** Input data follows **
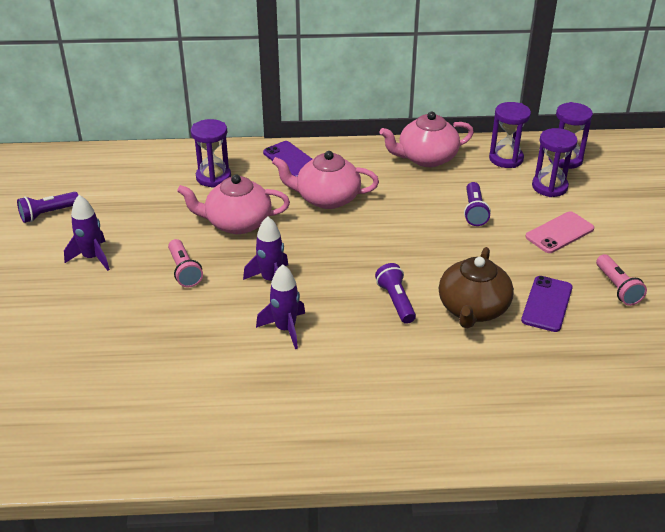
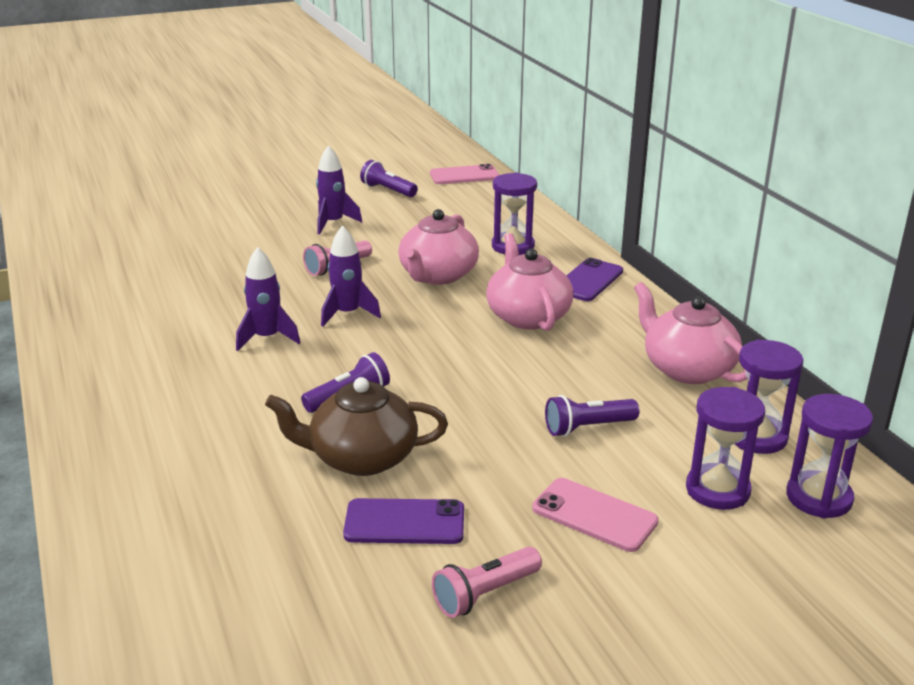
camera: 70 degrees right, 10 degrees down
(55, 167) = (464, 175): none -> pink phone
(237, 223) = (437, 276): pink teapot -> pink teapot turned 135 degrees counterclockwise

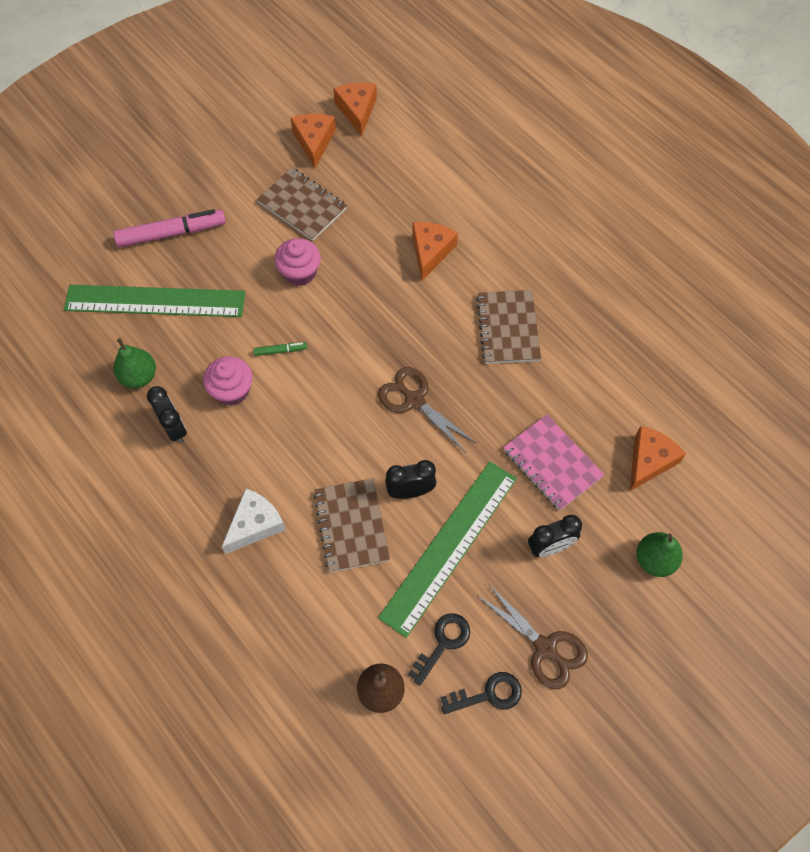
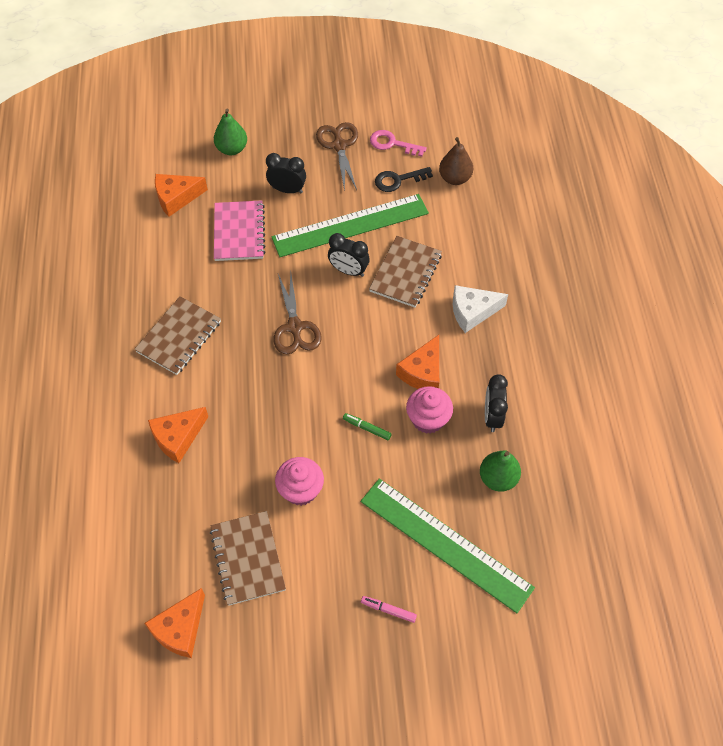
camera: 145 degrees left, 5 degrees down
(172, 233) = (388, 610): pink marker -> pink marker, size x0.46
(357, 111) = (108, 640): orange cheese -> orange cheese (422, 372)
(488, 694) = (392, 144): black key -> pink key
** End of Input data **
### Exercise description:
The listing is to be repeated word for word, with all pictures omitted.

### Solution to the problem:
camera: 70 degrees right, 10 degrees down
(55, 167) = (464, 175): none -> pink phone
(237, 223) = (437, 276): pink teapot -> pink teapot turned 135 degrees counterclockwise

camera: 145 degrees left, 5 degrees down
(172, 233) = (388, 610): pink marker -> pink marker, size x0.46
(357, 111) = (108, 640): orange cheese -> orange cheese (422, 372)
(488, 694) = (392, 144): black key -> pink key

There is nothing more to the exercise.